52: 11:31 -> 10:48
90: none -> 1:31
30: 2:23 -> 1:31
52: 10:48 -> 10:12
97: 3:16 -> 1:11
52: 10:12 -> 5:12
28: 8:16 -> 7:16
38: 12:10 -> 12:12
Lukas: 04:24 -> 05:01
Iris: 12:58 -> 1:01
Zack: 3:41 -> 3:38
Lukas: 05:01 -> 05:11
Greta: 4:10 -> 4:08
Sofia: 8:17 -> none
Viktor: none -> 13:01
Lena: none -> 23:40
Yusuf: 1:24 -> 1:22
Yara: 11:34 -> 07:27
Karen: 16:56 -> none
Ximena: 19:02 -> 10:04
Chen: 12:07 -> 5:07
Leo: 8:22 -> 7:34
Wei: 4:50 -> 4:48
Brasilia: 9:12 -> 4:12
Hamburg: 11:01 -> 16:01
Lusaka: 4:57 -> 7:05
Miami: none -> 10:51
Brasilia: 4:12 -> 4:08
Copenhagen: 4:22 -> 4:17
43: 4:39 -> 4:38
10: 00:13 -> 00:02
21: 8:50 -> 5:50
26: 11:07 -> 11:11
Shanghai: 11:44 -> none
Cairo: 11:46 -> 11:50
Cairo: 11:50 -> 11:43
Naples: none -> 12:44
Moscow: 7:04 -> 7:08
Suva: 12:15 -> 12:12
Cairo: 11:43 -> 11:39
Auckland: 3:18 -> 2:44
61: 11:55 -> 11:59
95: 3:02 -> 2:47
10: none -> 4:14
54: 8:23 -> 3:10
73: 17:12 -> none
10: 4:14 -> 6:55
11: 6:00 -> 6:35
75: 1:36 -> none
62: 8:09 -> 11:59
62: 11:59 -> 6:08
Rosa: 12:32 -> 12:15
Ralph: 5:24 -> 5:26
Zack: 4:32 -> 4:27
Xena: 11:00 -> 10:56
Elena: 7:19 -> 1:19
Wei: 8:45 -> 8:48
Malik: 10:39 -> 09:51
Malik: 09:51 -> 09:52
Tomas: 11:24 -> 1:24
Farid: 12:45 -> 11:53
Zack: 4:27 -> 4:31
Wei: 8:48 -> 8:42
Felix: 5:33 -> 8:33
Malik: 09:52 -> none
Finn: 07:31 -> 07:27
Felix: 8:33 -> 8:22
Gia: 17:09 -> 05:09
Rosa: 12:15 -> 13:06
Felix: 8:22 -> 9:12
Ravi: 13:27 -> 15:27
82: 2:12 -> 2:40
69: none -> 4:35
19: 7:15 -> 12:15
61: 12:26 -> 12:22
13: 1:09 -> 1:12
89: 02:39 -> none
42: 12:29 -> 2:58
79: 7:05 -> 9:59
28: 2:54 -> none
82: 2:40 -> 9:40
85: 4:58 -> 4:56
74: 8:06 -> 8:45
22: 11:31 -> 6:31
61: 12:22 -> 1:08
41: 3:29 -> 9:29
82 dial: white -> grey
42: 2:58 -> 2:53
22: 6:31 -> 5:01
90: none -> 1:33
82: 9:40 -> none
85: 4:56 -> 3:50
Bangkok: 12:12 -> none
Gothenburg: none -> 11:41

════════════════════

- [THE PROBLEM]:
Reproduce verbatim the records from the start through the line containing "Leo: 8:22 -> 7:34".

- [REPLY TO THE TASK]:
52: 11:31 -> 10:48
90: none -> 1:31
30: 2:23 -> 1:31
52: 10:48 -> 10:12
97: 3:16 -> 1:11
52: 10:12 -> 5:12
28: 8:16 -> 7:16
38: 12:10 -> 12:12
Lukas: 04:24 -> 05:01
Iris: 12:58 -> 1:01
Zack: 3:41 -> 3:38
Lukas: 05:01 -> 05:11
Greta: 4:10 -> 4:08
Sofia: 8:17 -> none
Viktor: none -> 13:01
Lena: none -> 23:40
Yusuf: 1:24 -> 1:22
Yara: 11:34 -> 07:27
Karen: 16:56 -> none
Ximena: 19:02 -> 10:04
Chen: 12:07 -> 5:07
Leo: 8:22 -> 7:34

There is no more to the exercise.